Extract each line of the data and write it out again exactly.
* START Dataset *
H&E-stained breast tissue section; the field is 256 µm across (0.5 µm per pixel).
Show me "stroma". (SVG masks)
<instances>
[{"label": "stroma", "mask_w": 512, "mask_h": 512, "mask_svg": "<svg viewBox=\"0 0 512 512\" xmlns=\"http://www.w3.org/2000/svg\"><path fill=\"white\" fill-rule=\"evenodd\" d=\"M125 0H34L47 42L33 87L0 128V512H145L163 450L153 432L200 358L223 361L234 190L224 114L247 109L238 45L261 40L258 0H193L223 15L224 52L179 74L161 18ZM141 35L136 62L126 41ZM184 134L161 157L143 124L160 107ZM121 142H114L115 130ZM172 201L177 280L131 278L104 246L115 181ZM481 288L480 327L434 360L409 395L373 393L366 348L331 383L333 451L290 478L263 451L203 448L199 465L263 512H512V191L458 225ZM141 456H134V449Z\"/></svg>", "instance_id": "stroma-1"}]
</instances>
* END Dataset *
Expected answer:
H&E-stained breast tissue section; the field is 256 µm across (0.5 µm per pixel).
Show me "stroma". (SVG masks)
<instances>
[{"label": "stroma", "mask_w": 512, "mask_h": 512, "mask_svg": "<svg viewBox=\"0 0 512 512\" xmlns=\"http://www.w3.org/2000/svg\"><path fill=\"white\" fill-rule=\"evenodd\" d=\"M125 0H34L47 42L33 87L0 128V512H145L163 450L153 432L200 358L223 361L234 190L224 114L247 109L238 45L261 40L258 0H193L223 15L224 52L179 74L161 18ZM141 35L136 62L126 41ZM184 134L161 157L143 124L160 107ZM121 142H114L115 130ZM172 201L177 280L131 278L104 246L115 181ZM481 288L480 327L434 360L409 395L373 393L366 348L331 383L333 451L290 478L263 451L203 448L199 465L263 512H512V191L458 225ZM141 456H134V449Z\"/></svg>", "instance_id": "stroma-1"}]
</instances>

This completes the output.